**Task details**
Using the entries below, show all lines with the string "shape".

**Available data**
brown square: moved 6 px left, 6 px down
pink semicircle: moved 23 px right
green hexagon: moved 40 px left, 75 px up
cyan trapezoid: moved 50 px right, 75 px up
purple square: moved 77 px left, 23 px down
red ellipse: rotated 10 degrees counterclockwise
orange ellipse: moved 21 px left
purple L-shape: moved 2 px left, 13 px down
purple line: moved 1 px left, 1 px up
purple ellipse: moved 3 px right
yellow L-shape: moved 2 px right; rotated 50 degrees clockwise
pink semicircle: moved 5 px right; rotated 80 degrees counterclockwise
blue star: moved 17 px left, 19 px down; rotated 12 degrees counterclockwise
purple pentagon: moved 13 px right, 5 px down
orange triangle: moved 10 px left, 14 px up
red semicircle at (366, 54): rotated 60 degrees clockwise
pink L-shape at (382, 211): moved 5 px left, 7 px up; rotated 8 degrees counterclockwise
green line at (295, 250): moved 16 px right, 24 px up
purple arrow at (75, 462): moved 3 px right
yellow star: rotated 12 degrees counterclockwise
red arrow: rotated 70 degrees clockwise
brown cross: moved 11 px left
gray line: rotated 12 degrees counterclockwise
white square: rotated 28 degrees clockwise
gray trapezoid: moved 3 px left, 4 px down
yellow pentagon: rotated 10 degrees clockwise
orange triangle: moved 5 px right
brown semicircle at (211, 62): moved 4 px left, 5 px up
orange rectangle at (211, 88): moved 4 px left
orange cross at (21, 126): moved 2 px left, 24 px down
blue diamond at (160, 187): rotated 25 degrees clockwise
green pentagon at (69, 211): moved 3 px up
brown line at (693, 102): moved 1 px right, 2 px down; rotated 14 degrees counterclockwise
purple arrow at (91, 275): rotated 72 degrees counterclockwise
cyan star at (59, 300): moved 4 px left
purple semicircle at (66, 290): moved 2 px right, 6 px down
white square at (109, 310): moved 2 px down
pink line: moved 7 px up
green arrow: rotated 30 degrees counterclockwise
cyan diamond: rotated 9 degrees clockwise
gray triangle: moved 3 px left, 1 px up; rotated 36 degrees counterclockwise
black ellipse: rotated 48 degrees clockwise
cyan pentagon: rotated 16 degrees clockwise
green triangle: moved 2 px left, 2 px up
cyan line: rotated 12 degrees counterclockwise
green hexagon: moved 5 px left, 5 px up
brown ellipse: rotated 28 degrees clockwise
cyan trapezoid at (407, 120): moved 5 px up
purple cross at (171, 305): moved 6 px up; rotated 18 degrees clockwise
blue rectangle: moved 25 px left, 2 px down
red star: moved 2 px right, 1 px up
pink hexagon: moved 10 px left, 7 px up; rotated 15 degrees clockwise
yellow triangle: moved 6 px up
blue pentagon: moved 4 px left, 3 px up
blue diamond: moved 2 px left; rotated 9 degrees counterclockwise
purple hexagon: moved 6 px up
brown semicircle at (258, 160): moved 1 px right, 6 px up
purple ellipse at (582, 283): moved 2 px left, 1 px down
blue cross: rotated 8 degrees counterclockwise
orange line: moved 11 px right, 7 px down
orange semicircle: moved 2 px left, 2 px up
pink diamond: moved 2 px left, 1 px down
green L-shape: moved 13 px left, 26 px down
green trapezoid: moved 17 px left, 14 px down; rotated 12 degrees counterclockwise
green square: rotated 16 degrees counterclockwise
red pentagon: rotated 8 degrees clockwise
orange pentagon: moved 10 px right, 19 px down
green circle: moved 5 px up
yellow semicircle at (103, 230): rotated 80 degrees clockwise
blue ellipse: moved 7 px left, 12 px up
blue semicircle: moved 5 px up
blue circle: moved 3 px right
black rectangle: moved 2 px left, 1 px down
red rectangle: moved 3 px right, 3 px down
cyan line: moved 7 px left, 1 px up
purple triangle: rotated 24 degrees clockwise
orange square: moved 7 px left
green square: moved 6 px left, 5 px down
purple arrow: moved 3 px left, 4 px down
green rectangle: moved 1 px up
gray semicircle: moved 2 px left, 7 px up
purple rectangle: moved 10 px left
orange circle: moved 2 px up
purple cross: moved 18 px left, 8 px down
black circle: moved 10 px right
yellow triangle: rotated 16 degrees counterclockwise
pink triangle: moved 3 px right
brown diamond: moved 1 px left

**Output of the exercise**
purple L-shape: moved 2 px left, 13 px down
yellow L-shape: moved 2 px right; rotated 50 degrees clockwise
pink L-shape at (382, 211): moved 5 px left, 7 px up; rotated 8 degrees counterclockwise
green L-shape: moved 13 px left, 26 px down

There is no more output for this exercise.